How to complete this task ▸ Omit the images. Restate all of the records word for word.

Exercise inputs ▸
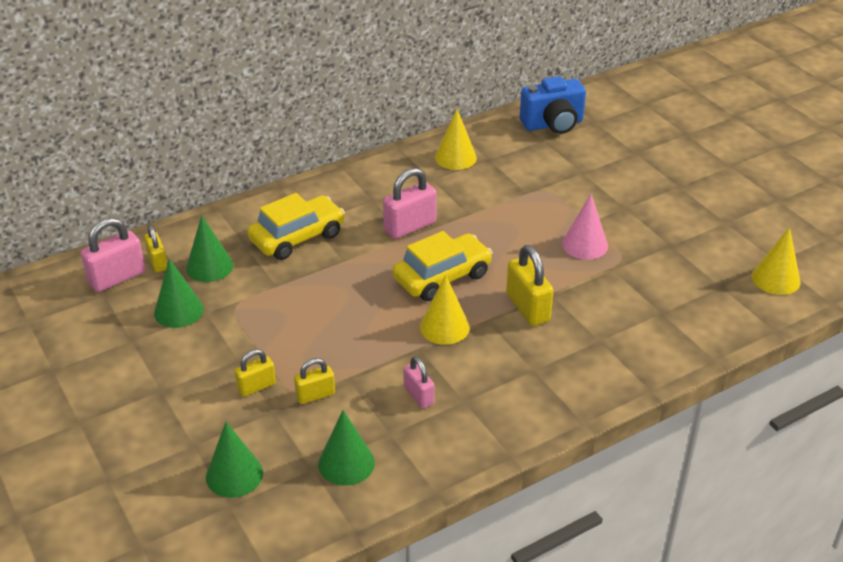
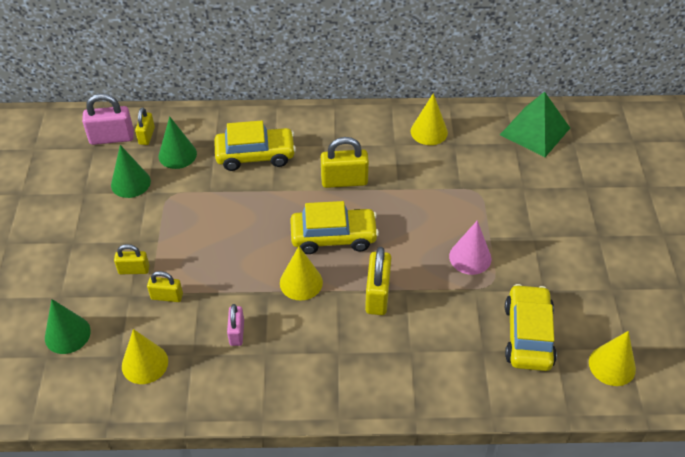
camera: 30 degrees right, 10 degrees up
green cone [318,410,375,486] -> yellow cone [122,329,168,384]
pink padlock [383,168,437,239] -> yellow padlock [321,137,369,188]
blue camera [520,76,586,134] -> green pyramid [500,92,570,157]
none -> yellow car [505,284,557,371]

Reply to the exercise ▸
camera: 30 degrees right, 10 degrees up
green cone [318,410,375,486] -> yellow cone [122,329,168,384]
pink padlock [383,168,437,239] -> yellow padlock [321,137,369,188]
blue camera [520,76,586,134] -> green pyramid [500,92,570,157]
none -> yellow car [505,284,557,371]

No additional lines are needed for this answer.